Start of Listed entries
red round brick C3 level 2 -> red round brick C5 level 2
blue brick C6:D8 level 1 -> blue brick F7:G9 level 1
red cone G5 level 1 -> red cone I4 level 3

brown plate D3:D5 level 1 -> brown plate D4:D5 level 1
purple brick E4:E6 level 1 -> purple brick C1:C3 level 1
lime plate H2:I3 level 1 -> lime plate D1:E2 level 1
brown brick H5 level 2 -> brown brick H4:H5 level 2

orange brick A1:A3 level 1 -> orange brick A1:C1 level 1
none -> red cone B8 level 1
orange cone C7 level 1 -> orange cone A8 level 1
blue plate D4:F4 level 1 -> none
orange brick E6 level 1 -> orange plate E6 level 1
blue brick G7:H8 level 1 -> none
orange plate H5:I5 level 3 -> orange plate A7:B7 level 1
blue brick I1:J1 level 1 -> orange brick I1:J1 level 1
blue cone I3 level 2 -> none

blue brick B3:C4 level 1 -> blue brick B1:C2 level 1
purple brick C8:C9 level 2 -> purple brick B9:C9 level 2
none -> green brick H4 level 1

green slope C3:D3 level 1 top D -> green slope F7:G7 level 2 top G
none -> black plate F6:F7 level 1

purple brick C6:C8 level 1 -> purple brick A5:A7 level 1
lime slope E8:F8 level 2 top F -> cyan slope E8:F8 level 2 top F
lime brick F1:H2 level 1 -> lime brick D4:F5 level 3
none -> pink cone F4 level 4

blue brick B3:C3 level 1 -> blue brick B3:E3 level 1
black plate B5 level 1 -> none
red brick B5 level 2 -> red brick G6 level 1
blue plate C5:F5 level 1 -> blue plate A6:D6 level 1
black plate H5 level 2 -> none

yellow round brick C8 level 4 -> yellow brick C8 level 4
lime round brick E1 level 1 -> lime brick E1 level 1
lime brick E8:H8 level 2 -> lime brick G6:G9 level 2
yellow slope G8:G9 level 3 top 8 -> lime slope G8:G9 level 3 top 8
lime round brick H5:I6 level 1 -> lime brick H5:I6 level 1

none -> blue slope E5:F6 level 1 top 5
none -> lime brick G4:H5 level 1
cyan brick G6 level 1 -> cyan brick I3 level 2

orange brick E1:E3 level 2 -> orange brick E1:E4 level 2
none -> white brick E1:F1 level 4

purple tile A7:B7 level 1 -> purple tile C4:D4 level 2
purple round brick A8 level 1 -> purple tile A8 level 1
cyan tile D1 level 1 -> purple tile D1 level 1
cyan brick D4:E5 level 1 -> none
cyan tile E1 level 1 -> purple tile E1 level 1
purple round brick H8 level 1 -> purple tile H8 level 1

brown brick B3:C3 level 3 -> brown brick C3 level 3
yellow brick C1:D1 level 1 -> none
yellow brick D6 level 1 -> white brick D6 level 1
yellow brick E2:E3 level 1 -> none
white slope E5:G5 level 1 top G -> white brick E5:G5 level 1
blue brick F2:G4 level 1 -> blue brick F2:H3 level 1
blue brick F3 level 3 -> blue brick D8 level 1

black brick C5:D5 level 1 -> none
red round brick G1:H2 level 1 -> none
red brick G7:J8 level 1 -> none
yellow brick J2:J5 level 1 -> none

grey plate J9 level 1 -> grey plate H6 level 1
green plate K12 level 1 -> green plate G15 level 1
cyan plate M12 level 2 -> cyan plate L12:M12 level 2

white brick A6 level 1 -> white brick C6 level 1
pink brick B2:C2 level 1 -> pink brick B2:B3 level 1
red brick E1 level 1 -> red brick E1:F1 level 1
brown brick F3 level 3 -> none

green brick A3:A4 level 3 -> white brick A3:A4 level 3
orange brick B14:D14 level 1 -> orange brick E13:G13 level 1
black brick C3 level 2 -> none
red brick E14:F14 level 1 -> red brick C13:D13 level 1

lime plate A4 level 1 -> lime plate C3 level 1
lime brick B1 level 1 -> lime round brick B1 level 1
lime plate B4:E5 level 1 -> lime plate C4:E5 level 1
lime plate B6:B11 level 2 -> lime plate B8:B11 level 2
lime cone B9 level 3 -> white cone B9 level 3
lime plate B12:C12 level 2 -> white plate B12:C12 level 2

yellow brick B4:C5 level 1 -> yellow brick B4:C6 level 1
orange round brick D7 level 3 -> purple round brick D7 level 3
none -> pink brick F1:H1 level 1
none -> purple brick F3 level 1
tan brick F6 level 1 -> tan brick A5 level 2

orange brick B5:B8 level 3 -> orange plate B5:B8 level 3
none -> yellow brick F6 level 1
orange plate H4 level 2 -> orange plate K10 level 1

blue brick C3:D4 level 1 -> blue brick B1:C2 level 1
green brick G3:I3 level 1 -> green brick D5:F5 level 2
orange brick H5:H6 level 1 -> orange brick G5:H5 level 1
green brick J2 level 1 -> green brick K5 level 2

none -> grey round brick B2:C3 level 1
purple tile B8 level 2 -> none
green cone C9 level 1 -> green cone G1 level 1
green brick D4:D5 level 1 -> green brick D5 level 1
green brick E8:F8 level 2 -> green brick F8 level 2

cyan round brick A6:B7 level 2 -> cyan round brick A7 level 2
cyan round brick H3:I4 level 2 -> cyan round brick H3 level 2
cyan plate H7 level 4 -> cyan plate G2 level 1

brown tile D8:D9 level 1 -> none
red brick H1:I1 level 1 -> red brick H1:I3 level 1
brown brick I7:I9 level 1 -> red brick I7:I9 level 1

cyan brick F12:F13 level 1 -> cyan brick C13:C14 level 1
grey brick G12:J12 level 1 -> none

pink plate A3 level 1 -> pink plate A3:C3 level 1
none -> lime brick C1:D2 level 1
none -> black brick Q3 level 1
End of Listed entries
* **Exercise details**: Reproduce each record exactly, leaving nothing out.

* **Solution for this exercise**:
red round brick C3 level 2 -> red round brick C5 level 2
blue brick C6:D8 level 1 -> blue brick F7:G9 level 1
red cone G5 level 1 -> red cone I4 level 3

brown plate D3:D5 level 1 -> brown plate D4:D5 level 1
purple brick E4:E6 level 1 -> purple brick C1:C3 level 1
lime plate H2:I3 level 1 -> lime plate D1:E2 level 1
brown brick H5 level 2 -> brown brick H4:H5 level 2

orange brick A1:A3 level 1 -> orange brick A1:C1 level 1
none -> red cone B8 level 1
orange cone C7 level 1 -> orange cone A8 level 1
blue plate D4:F4 level 1 -> none
orange brick E6 level 1 -> orange plate E6 level 1
blue brick G7:H8 level 1 -> none
orange plate H5:I5 level 3 -> orange plate A7:B7 level 1
blue brick I1:J1 level 1 -> orange brick I1:J1 level 1
blue cone I3 level 2 -> none

blue brick B3:C4 level 1 -> blue brick B1:C2 level 1
purple brick C8:C9 level 2 -> purple brick B9:C9 level 2
none -> green brick H4 level 1

green slope C3:D3 level 1 top D -> green slope F7:G7 level 2 top G
none -> black plate F6:F7 level 1

purple brick C6:C8 level 1 -> purple brick A5:A7 level 1
lime slope E8:F8 level 2 top F -> cyan slope E8:F8 level 2 top F
lime brick F1:H2 level 1 -> lime brick D4:F5 level 3
none -> pink cone F4 level 4

blue brick B3:C3 level 1 -> blue brick B3:E3 level 1
black plate B5 level 1 -> none
red brick B5 level 2 -> red brick G6 level 1
blue plate C5:F5 level 1 -> blue plate A6:D6 level 1
black plate H5 level 2 -> none

yellow round brick C8 level 4 -> yellow brick C8 level 4
lime round brick E1 level 1 -> lime brick E1 level 1
lime brick E8:H8 level 2 -> lime brick G6:G9 level 2
yellow slope G8:G9 level 3 top 8 -> lime slope G8:G9 level 3 top 8
lime round brick H5:I6 level 1 -> lime brick H5:I6 level 1

none -> blue slope E5:F6 level 1 top 5
none -> lime brick G4:H5 level 1
cyan brick G6 level 1 -> cyan brick I3 level 2

orange brick E1:E3 level 2 -> orange brick E1:E4 level 2
none -> white brick E1:F1 level 4

purple tile A7:B7 level 1 -> purple tile C4:D4 level 2
purple round brick A8 level 1 -> purple tile A8 level 1
cyan tile D1 level 1 -> purple tile D1 level 1
cyan brick D4:E5 level 1 -> none
cyan tile E1 level 1 -> purple tile E1 level 1
purple round brick H8 level 1 -> purple tile H8 level 1

brown brick B3:C3 level 3 -> brown brick C3 level 3
yellow brick C1:D1 level 1 -> none
yellow brick D6 level 1 -> white brick D6 level 1
yellow brick E2:E3 level 1 -> none
white slope E5:G5 level 1 top G -> white brick E5:G5 level 1
blue brick F2:G4 level 1 -> blue brick F2:H3 level 1
blue brick F3 level 3 -> blue brick D8 level 1

black brick C5:D5 level 1 -> none
red round brick G1:H2 level 1 -> none
red brick G7:J8 level 1 -> none
yellow brick J2:J5 level 1 -> none

grey plate J9 level 1 -> grey plate H6 level 1
green plate K12 level 1 -> green plate G15 level 1
cyan plate M12 level 2 -> cyan plate L12:M12 level 2

white brick A6 level 1 -> white brick C6 level 1
pink brick B2:C2 level 1 -> pink brick B2:B3 level 1
red brick E1 level 1 -> red brick E1:F1 level 1
brown brick F3 level 3 -> none

green brick A3:A4 level 3 -> white brick A3:A4 level 3
orange brick B14:D14 level 1 -> orange brick E13:G13 level 1
black brick C3 level 2 -> none
red brick E14:F14 level 1 -> red brick C13:D13 level 1

lime plate A4 level 1 -> lime plate C3 level 1
lime brick B1 level 1 -> lime round brick B1 level 1
lime plate B4:E5 level 1 -> lime plate C4:E5 level 1
lime plate B6:B11 level 2 -> lime plate B8:B11 level 2
lime cone B9 level 3 -> white cone B9 level 3
lime plate B12:C12 level 2 -> white plate B12:C12 level 2

yellow brick B4:C5 level 1 -> yellow brick B4:C6 level 1
orange round brick D7 level 3 -> purple round brick D7 level 3
none -> pink brick F1:H1 level 1
none -> purple brick F3 level 1
tan brick F6 level 1 -> tan brick A5 level 2

orange brick B5:B8 level 3 -> orange plate B5:B8 level 3
none -> yellow brick F6 level 1
orange plate H4 level 2 -> orange plate K10 level 1

blue brick C3:D4 level 1 -> blue brick B1:C2 level 1
green brick G3:I3 level 1 -> green brick D5:F5 level 2
orange brick H5:H6 level 1 -> orange brick G5:H5 level 1
green brick J2 level 1 -> green brick K5 level 2

none -> grey round brick B2:C3 level 1
purple tile B8 level 2 -> none
green cone C9 level 1 -> green cone G1 level 1
green brick D4:D5 level 1 -> green brick D5 level 1
green brick E8:F8 level 2 -> green brick F8 level 2

cyan round brick A6:B7 level 2 -> cyan round brick A7 level 2
cyan round brick H3:I4 level 2 -> cyan round brick H3 level 2
cyan plate H7 level 4 -> cyan plate G2 level 1

brown tile D8:D9 level 1 -> none
red brick H1:I1 level 1 -> red brick H1:I3 level 1
brown brick I7:I9 level 1 -> red brick I7:I9 level 1

cyan brick F12:F13 level 1 -> cyan brick C13:C14 level 1
grey brick G12:J12 level 1 -> none

pink plate A3 level 1 -> pink plate A3:C3 level 1
none -> lime brick C1:D2 level 1
none -> black brick Q3 level 1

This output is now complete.